Excerpted records -
+++
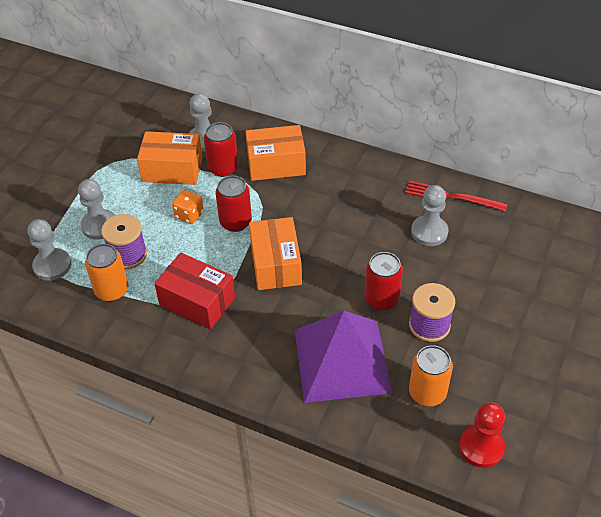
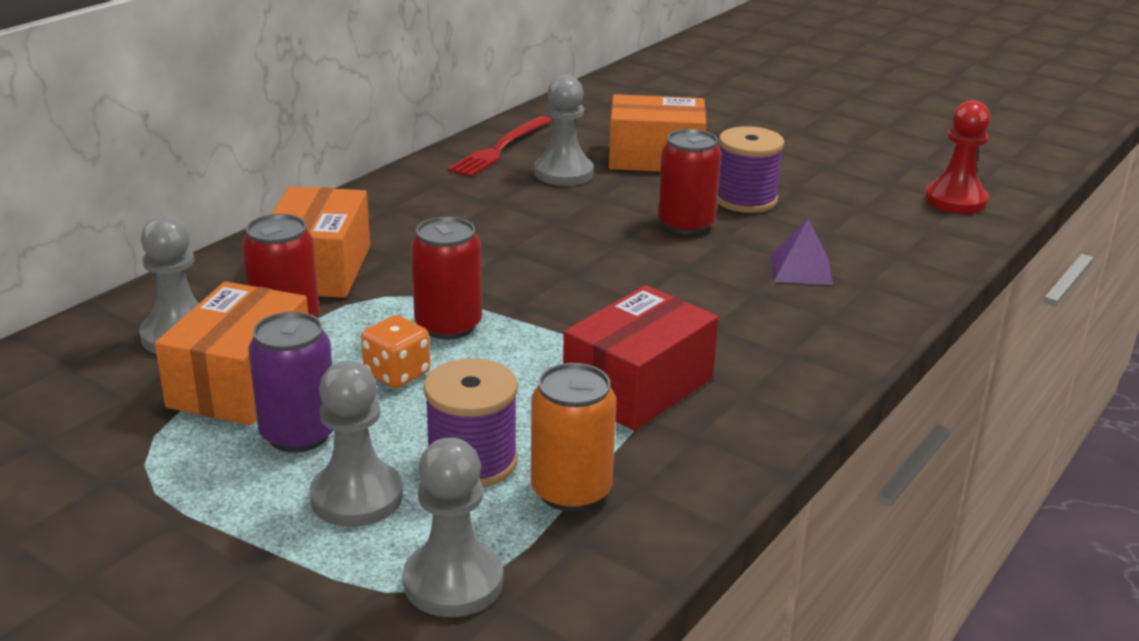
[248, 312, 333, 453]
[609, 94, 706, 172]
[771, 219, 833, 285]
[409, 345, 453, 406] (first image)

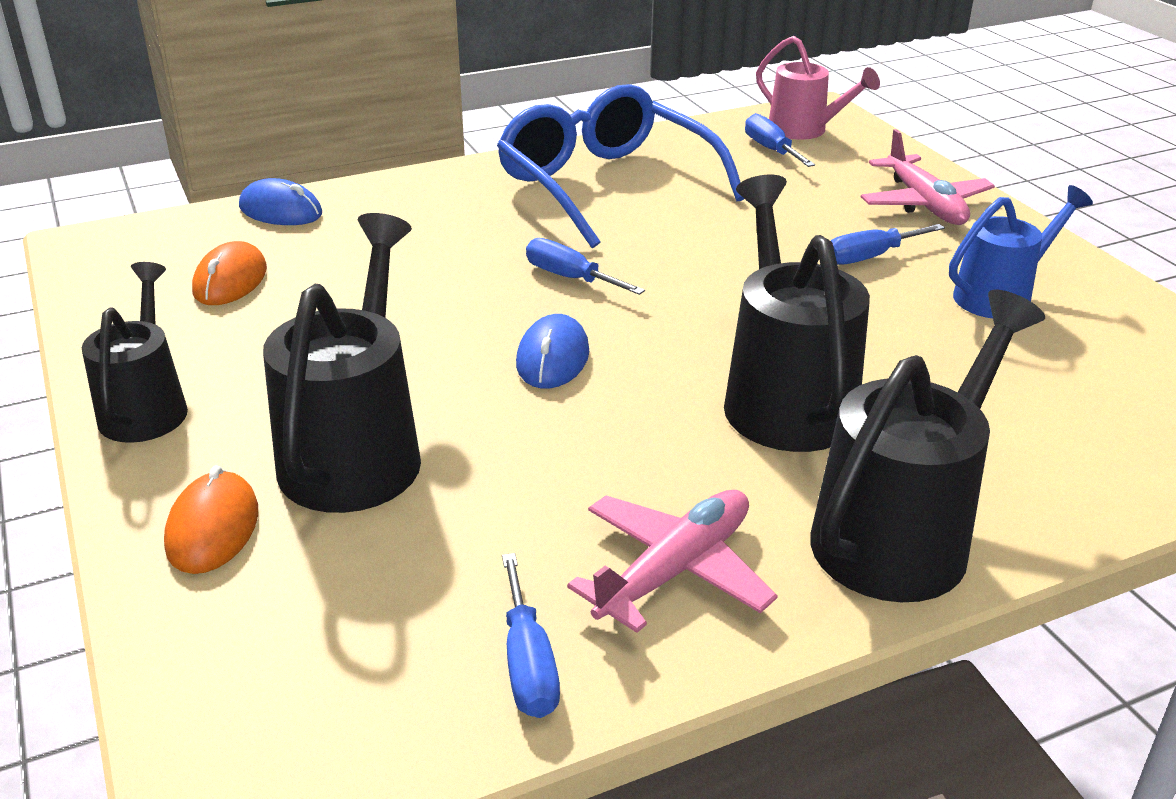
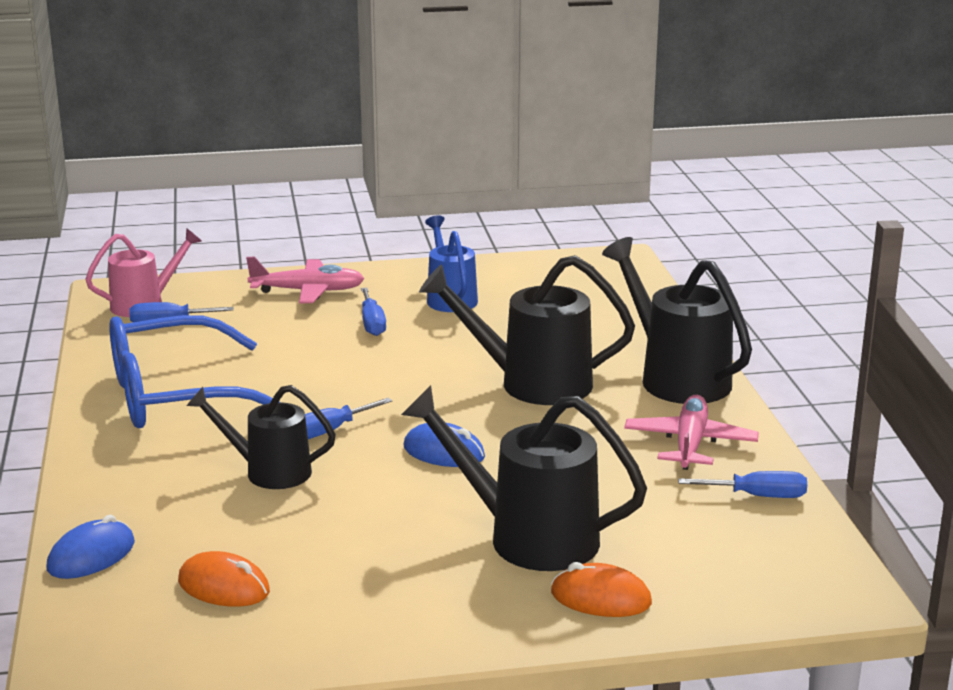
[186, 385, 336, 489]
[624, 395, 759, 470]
+++
Required action -
Print all records word for word, no images.

Expected answer -
[248, 312, 333, 453]
[609, 94, 706, 172]
[771, 219, 833, 285]
[409, 345, 453, 406] (first image)

[186, 385, 336, 489]
[624, 395, 759, 470]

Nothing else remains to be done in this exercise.